Top of SUPPLIED ENTRIES

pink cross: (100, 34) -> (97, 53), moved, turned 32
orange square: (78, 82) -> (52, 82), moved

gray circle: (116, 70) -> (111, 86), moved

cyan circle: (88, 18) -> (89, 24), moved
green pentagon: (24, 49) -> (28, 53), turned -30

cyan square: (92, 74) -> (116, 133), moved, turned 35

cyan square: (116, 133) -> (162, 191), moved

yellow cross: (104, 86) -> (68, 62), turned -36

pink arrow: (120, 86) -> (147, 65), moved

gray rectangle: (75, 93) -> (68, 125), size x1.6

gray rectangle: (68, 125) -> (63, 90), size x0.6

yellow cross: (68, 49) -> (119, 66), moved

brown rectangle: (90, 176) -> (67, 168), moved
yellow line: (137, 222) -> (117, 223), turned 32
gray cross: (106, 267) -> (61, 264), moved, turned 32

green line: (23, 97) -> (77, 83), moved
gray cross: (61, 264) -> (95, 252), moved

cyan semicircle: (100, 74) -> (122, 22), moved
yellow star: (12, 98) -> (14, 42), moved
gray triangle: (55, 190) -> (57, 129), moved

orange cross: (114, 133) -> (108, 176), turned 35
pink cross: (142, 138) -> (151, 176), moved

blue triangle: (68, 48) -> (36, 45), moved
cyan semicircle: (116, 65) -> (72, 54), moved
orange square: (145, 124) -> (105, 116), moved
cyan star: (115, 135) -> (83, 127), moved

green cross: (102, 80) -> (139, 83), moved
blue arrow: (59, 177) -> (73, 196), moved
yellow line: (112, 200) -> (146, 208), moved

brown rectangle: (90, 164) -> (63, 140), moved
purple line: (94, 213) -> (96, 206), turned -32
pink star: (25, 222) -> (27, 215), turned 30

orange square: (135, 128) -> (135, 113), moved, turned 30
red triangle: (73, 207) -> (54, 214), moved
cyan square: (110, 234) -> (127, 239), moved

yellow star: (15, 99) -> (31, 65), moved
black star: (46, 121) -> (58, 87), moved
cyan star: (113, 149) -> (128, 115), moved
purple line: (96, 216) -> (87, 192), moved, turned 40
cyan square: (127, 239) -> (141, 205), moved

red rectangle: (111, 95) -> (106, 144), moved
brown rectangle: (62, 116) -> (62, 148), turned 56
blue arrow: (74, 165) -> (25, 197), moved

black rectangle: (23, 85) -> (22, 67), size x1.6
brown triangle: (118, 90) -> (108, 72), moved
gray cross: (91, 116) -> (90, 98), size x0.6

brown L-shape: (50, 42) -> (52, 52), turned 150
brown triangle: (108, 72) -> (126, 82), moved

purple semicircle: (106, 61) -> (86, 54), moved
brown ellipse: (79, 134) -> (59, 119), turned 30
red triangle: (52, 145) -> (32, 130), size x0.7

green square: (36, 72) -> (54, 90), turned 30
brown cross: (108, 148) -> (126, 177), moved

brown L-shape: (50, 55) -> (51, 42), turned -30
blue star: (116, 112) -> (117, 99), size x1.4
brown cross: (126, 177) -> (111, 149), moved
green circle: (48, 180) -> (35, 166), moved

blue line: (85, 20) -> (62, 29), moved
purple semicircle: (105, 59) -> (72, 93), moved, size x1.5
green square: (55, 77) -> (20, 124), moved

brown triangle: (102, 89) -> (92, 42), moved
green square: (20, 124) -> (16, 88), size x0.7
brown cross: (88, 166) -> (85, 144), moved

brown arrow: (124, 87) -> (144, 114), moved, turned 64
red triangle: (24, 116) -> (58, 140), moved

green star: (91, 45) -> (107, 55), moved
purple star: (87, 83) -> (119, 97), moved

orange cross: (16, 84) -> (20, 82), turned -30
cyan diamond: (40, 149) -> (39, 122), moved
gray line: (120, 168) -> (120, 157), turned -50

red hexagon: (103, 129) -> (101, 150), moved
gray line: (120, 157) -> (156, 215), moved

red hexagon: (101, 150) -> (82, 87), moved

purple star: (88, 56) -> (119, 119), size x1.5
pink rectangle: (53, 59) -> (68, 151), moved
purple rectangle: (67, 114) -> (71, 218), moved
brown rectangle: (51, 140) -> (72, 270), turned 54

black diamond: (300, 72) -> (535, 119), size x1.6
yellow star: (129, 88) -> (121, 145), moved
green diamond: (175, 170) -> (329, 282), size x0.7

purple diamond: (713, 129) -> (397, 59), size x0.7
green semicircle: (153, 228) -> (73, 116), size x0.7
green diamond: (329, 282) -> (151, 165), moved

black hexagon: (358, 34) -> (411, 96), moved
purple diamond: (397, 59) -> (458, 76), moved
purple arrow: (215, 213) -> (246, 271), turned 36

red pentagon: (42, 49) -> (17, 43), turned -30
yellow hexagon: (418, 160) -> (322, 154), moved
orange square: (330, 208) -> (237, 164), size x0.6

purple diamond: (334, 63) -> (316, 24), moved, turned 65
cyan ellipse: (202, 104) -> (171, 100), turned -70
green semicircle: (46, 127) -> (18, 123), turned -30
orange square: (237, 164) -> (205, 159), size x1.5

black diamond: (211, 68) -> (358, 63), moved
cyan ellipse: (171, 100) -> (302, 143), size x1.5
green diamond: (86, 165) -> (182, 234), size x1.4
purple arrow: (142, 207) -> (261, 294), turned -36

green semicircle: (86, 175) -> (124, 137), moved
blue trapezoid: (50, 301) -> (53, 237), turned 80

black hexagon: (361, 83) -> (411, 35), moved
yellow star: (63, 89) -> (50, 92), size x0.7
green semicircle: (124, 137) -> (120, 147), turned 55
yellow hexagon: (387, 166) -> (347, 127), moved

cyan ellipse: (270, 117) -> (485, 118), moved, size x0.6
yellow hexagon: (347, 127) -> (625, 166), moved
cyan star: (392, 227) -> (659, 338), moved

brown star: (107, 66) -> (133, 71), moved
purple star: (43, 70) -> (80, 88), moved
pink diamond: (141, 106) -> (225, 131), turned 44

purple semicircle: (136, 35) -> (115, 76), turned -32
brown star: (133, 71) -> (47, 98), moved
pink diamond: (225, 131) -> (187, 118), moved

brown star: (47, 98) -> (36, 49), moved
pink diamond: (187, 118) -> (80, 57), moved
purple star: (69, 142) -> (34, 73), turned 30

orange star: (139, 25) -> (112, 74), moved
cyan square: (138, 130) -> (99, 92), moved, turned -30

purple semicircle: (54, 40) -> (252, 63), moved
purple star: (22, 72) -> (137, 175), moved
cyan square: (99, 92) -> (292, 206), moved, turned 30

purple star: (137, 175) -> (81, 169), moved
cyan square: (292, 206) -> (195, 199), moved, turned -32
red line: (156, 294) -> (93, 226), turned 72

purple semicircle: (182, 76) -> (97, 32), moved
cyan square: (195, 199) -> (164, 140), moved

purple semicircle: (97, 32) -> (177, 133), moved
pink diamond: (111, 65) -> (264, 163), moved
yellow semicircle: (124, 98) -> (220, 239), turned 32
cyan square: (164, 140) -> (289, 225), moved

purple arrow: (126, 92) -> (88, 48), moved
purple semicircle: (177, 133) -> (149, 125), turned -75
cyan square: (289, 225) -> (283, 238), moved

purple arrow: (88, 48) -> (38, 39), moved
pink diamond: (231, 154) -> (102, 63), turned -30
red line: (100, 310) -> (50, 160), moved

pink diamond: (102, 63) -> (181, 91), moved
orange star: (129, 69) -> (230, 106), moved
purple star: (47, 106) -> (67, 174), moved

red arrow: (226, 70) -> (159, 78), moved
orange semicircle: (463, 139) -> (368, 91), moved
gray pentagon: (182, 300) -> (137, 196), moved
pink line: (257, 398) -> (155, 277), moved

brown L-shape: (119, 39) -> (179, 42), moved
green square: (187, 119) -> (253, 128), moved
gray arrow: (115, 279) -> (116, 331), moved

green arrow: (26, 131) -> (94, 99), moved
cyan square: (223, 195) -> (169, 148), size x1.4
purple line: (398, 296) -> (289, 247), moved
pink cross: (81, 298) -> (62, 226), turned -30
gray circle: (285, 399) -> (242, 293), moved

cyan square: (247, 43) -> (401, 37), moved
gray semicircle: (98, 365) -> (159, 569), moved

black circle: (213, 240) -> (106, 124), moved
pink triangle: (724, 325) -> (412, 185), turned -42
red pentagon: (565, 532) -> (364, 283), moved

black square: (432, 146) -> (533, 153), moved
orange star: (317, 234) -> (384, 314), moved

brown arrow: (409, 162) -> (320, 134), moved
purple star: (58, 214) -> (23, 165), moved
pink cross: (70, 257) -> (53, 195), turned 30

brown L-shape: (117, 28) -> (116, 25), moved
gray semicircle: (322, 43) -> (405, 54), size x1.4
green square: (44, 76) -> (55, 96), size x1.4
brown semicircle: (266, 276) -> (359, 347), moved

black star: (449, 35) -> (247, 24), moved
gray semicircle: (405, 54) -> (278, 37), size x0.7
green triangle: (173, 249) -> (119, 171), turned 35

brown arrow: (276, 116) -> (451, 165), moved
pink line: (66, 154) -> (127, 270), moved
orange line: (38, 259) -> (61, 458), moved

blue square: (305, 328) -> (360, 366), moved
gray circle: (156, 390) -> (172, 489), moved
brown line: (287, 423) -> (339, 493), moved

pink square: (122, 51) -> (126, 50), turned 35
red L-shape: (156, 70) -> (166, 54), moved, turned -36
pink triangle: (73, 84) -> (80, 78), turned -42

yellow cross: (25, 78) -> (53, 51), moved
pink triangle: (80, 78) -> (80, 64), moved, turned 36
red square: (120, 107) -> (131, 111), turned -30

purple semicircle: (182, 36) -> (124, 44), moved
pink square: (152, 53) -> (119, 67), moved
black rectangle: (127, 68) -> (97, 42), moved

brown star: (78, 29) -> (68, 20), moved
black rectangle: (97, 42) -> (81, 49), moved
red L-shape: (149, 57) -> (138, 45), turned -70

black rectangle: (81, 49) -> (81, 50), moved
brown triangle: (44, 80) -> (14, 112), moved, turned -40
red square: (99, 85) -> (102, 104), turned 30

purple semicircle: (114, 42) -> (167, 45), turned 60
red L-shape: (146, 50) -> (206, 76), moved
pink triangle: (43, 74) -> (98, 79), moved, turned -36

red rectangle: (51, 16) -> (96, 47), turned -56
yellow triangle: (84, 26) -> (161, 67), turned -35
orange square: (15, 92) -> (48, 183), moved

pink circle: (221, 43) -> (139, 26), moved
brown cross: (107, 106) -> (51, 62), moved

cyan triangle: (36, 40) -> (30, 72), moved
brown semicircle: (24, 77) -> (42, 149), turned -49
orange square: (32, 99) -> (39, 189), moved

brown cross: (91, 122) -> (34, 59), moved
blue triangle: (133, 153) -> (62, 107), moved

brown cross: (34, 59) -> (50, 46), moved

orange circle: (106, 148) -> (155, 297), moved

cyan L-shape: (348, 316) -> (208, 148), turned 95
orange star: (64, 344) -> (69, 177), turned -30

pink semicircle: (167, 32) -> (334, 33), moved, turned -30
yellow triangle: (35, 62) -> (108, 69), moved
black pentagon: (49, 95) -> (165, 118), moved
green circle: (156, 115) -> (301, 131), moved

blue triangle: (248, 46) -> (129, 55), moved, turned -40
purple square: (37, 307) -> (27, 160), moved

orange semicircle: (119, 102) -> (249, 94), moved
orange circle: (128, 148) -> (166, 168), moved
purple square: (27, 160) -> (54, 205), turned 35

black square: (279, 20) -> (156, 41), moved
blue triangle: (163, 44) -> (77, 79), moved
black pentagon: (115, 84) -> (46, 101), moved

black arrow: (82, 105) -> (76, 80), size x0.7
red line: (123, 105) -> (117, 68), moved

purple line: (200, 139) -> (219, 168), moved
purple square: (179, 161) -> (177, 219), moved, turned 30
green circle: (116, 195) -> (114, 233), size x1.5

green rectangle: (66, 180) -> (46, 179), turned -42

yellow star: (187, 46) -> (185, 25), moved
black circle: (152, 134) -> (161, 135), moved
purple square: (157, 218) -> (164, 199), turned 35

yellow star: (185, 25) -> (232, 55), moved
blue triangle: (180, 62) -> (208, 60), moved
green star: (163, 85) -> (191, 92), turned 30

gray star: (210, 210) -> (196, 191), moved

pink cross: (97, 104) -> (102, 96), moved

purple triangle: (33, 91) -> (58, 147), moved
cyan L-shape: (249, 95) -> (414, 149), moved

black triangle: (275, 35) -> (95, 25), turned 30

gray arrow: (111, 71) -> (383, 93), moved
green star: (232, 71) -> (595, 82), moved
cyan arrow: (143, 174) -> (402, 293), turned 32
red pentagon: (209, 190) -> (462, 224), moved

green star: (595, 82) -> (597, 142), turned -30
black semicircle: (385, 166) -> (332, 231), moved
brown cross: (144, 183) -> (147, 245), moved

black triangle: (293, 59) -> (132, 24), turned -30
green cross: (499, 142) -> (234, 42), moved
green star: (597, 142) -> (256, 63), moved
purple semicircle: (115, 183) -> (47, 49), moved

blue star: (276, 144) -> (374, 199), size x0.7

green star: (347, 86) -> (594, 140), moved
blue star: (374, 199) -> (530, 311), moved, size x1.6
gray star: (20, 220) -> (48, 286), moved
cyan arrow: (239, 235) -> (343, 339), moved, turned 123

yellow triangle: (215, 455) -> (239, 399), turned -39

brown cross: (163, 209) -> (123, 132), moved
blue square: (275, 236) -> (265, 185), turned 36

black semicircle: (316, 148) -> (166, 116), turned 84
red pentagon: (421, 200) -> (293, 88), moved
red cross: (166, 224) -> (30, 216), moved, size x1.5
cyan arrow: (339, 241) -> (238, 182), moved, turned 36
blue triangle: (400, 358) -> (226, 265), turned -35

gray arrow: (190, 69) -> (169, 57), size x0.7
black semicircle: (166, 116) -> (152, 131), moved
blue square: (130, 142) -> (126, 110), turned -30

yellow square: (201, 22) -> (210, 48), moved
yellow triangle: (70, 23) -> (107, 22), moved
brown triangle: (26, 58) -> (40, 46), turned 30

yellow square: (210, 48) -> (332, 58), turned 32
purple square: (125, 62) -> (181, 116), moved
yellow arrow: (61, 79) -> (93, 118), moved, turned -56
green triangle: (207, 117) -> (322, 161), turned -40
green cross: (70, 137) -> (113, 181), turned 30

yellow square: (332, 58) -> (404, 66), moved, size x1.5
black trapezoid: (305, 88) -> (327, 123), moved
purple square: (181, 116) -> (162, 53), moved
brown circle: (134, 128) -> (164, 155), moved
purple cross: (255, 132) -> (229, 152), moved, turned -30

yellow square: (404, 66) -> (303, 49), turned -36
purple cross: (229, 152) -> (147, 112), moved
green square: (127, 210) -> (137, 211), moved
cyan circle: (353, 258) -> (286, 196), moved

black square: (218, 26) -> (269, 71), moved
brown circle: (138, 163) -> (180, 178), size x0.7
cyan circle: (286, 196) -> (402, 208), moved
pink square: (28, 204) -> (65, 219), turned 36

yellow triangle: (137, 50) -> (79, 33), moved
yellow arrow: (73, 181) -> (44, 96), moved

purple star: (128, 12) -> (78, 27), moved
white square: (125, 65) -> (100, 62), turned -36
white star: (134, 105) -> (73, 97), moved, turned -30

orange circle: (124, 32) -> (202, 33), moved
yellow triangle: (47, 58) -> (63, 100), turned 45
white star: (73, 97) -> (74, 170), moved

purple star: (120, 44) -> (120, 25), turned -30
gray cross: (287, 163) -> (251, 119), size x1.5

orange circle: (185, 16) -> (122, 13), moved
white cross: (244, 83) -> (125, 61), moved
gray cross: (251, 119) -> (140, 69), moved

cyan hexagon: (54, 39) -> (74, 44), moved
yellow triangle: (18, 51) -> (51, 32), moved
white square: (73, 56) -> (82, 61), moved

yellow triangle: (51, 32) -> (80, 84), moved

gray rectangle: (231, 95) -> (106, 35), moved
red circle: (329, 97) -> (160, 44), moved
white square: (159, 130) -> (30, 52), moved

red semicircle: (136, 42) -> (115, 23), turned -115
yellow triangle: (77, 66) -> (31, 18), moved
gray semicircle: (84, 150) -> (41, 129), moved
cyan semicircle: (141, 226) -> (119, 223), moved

Bottom of SUPPLIED ENTRIES

All lines above from the one containing "red line: (156, 294) -> (93, 226), turned 72" to the one containing "red line: (100, 310) -> (50, 160), moved" must be repeated exactly, both lines included, and no others.

> SOLUTION TO THIS PROBLEM
red line: (156, 294) -> (93, 226), turned 72

purple semicircle: (182, 76) -> (97, 32), moved
cyan square: (195, 199) -> (164, 140), moved

purple semicircle: (97, 32) -> (177, 133), moved
pink diamond: (111, 65) -> (264, 163), moved
yellow semicircle: (124, 98) -> (220, 239), turned 32
cyan square: (164, 140) -> (289, 225), moved

purple arrow: (126, 92) -> (88, 48), moved
purple semicircle: (177, 133) -> (149, 125), turned -75
cyan square: (289, 225) -> (283, 238), moved

purple arrow: (88, 48) -> (38, 39), moved
pink diamond: (231, 154) -> (102, 63), turned -30
red line: (100, 310) -> (50, 160), moved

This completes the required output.